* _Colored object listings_
---

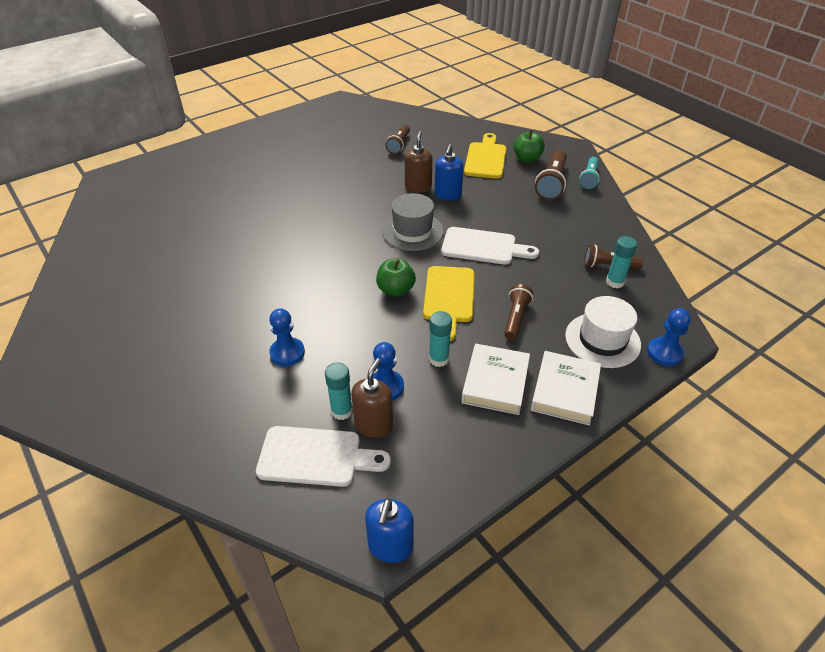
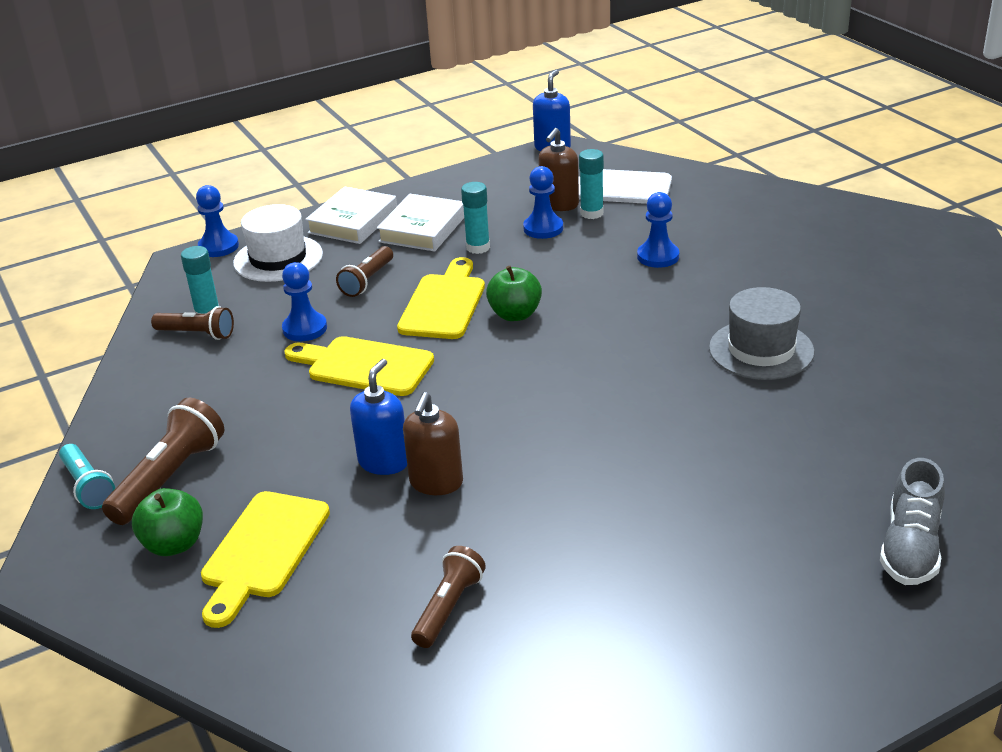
camera: 170 degrees left, 10 degrees down
(203, 172) = (910, 547): none -> grey shoe
(412, 231) = (470, 395): grey hat -> grey hat (761, 350)
(483, 247) = (364, 366): white cutting board -> yellow cutting board
(538, 273) = (305, 328): none -> blue pawn
(589, 178) = (88, 486): turquoise flashlight -> turquoise flashlight turned 120 degrees clockwise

---

* _EXERCISE INSTRUCTIONS_
Only the lines from the one that contains "(203, 172) = (910, 547): none -> grey shoe" to the end of the data should be output, exactly as they appear.

* _WRITTEN RESPONSE_
(203, 172) = (910, 547): none -> grey shoe
(412, 231) = (470, 395): grey hat -> grey hat (761, 350)
(483, 247) = (364, 366): white cutting board -> yellow cutting board
(538, 273) = (305, 328): none -> blue pawn
(589, 178) = (88, 486): turquoise flashlight -> turquoise flashlight turned 120 degrees clockwise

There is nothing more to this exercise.